TASK DETAILS — Both the line below containing "green hat: 1 -> 2" and the line containing "turquoise hat: 3 -> 1", along with every line between them, should be repeated exactly; no other line belongs in the answer.

EXTRACTED ENTRIES —
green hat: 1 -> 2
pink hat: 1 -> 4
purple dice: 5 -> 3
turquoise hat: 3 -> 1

...

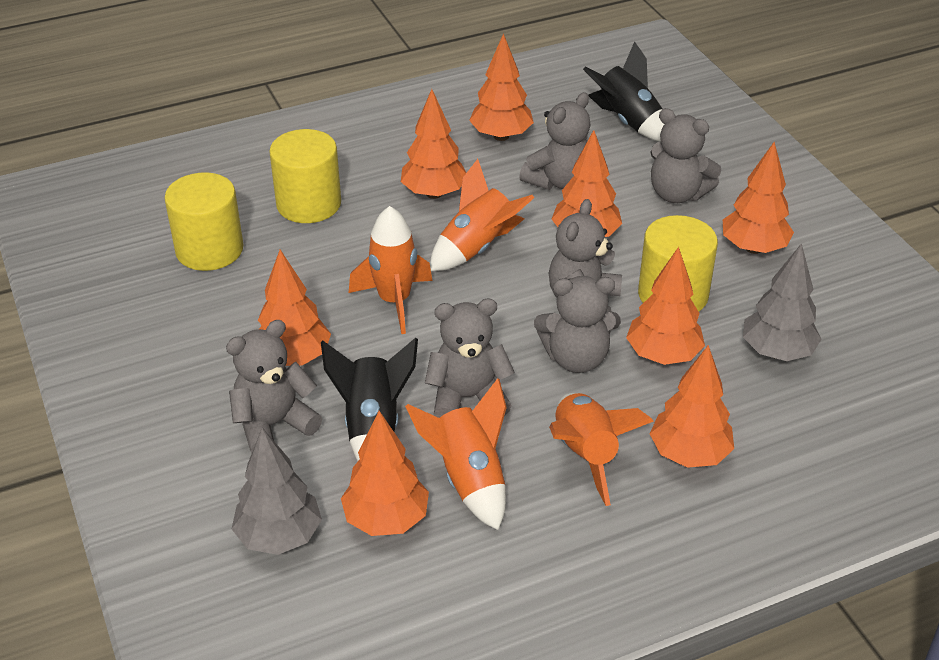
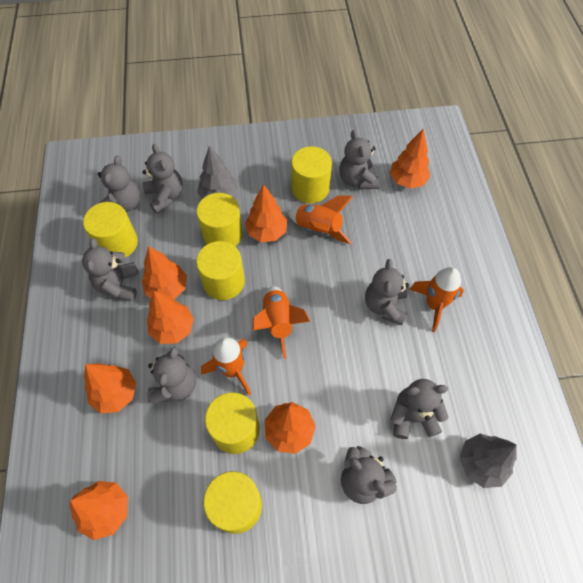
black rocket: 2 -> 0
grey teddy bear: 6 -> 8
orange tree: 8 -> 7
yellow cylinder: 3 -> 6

EXERCISE ANSWER —
green hat: 1 -> 2
pink hat: 1 -> 4
purple dice: 5 -> 3
turquoise hat: 3 -> 1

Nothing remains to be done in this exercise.